- **WHAT THIS TASK INVOLVES**: Within the data below, copy each line where the string "turquoise" is found.

- **DATASET**:
------------------------------------------------------------------------

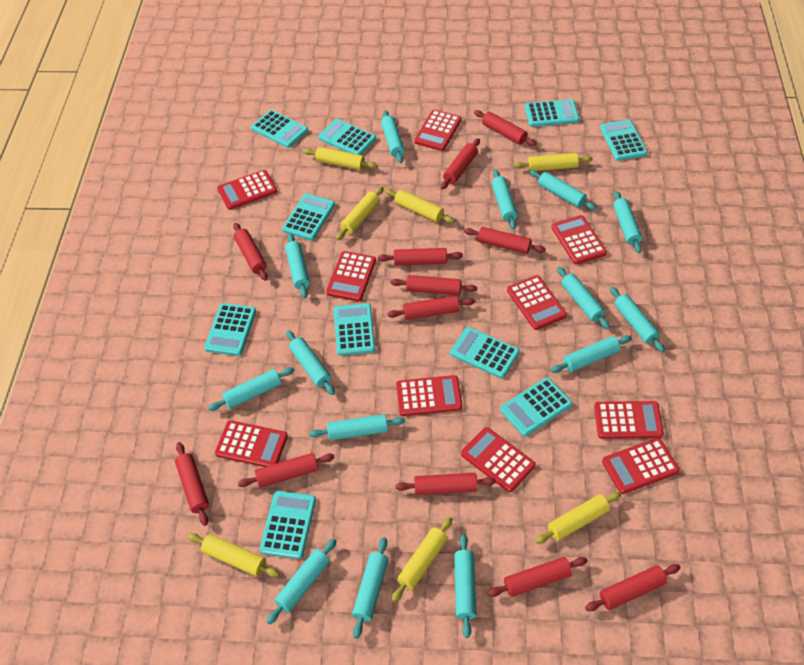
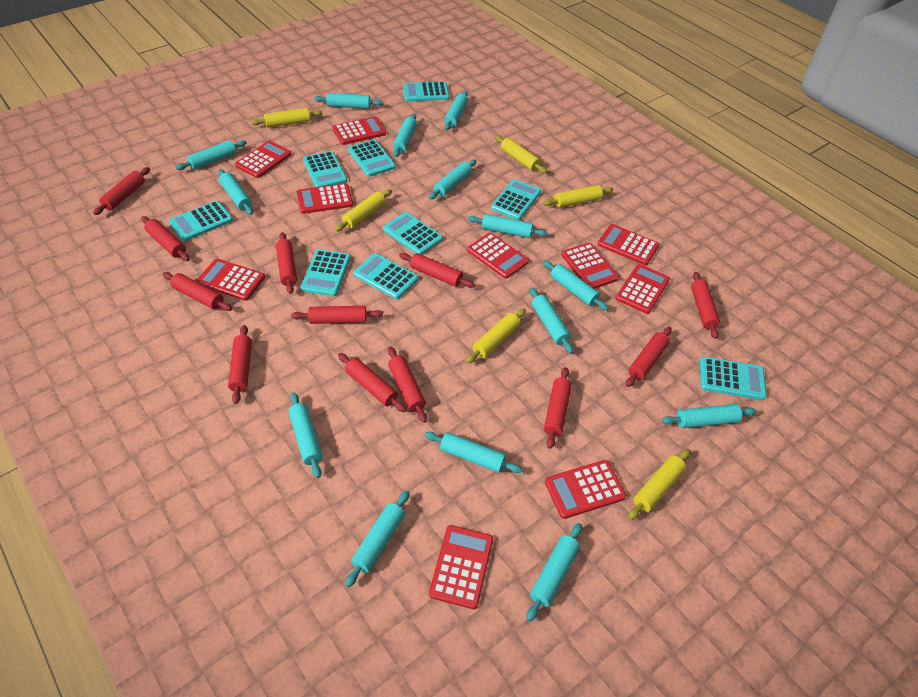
turquoise calculator: 10 -> 9
yellow rolling pin: 7 -> 6

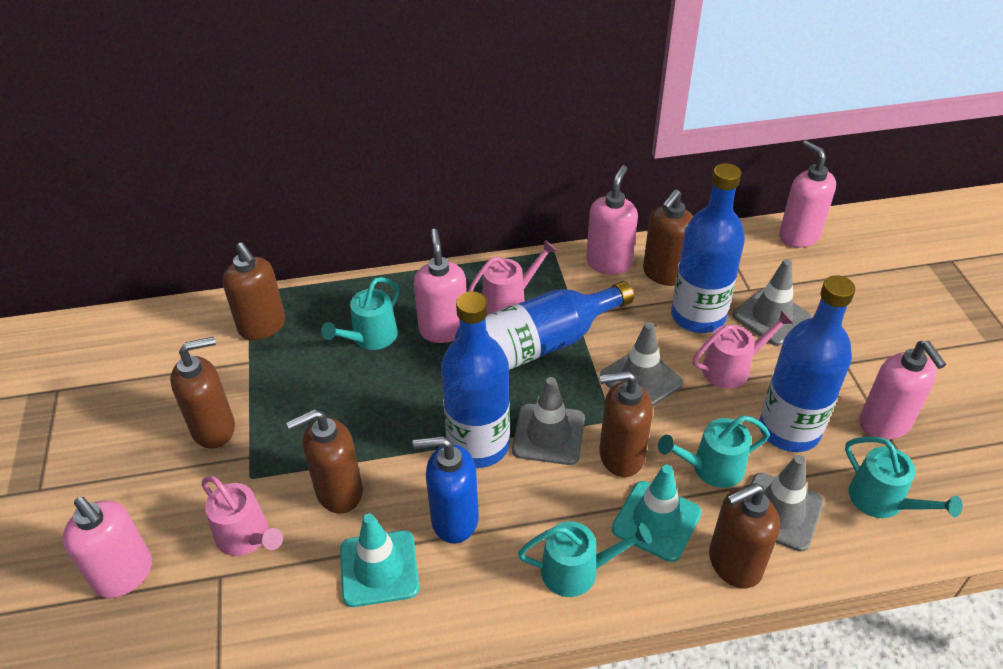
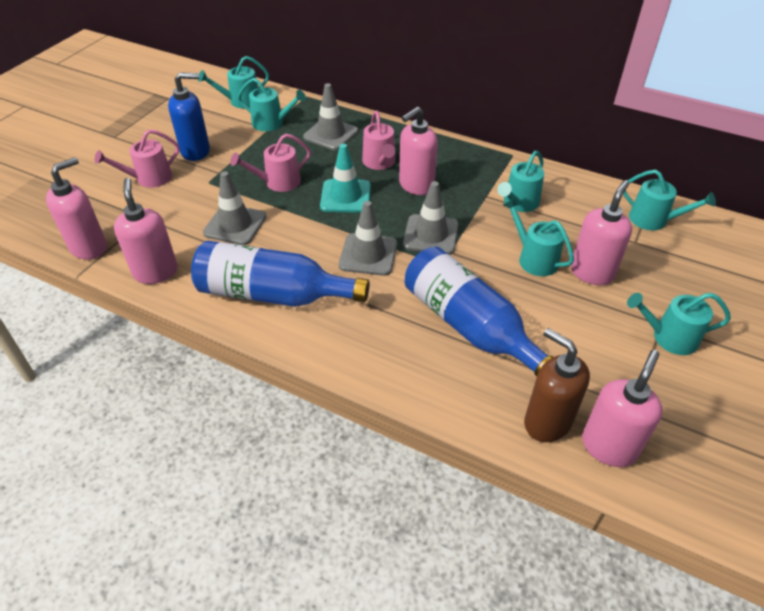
blue bottle: 4 -> 2
brown soap dispenser: 6 -> 1
turquoise traffic cone: 2 -> 1
turquoise watering can: 4 -> 6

------------------------------------------------------------------------

- **RESULT FOR THIS EXERCISE**:
turquoise calculator: 10 -> 9
turquoise traffic cone: 2 -> 1
turquoise watering can: 4 -> 6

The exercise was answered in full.